### YOUR GOAL:
The material below contains a line with "(508,369) to (418,184)" and a line with "(677,550) to (220,386)". Copy exactly those two lines and all lines between them.

─── MATERIAL FOR THE TASK

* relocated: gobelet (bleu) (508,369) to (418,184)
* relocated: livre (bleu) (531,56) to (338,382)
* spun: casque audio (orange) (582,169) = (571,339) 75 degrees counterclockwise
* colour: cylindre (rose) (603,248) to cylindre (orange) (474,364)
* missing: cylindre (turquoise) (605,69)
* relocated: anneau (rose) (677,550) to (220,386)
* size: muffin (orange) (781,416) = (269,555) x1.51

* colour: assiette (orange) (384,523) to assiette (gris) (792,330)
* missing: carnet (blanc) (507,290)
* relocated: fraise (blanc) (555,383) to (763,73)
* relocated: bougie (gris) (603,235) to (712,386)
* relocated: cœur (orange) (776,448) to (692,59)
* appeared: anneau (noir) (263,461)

──────
─── MATERIAL FOR THE TASK

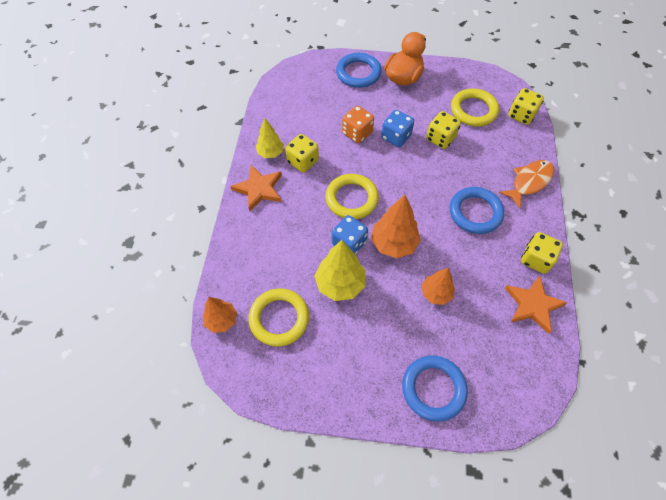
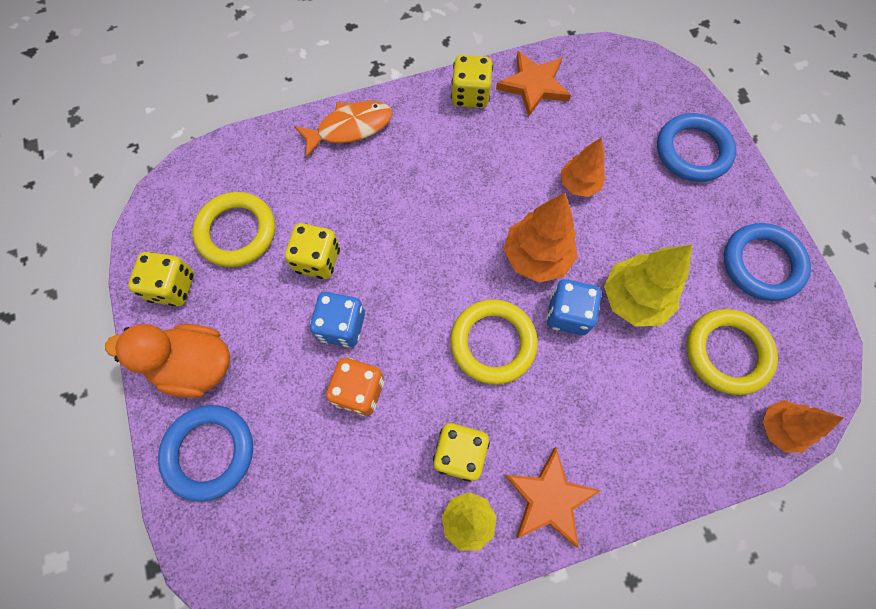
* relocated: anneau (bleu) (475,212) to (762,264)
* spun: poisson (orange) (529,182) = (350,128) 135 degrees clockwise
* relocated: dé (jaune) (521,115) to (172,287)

──────

### REPLY TO THE TASK:
* relocated: gobelet (bleu) (508,369) to (418,184)
* relocated: livre (bleu) (531,56) to (338,382)
* spun: casque audio (orange) (582,169) = (571,339) 75 degrees counterclockwise
* colour: cylindre (rose) (603,248) to cylindre (orange) (474,364)
* missing: cylindre (turquoise) (605,69)
* relocated: anneau (rose) (677,550) to (220,386)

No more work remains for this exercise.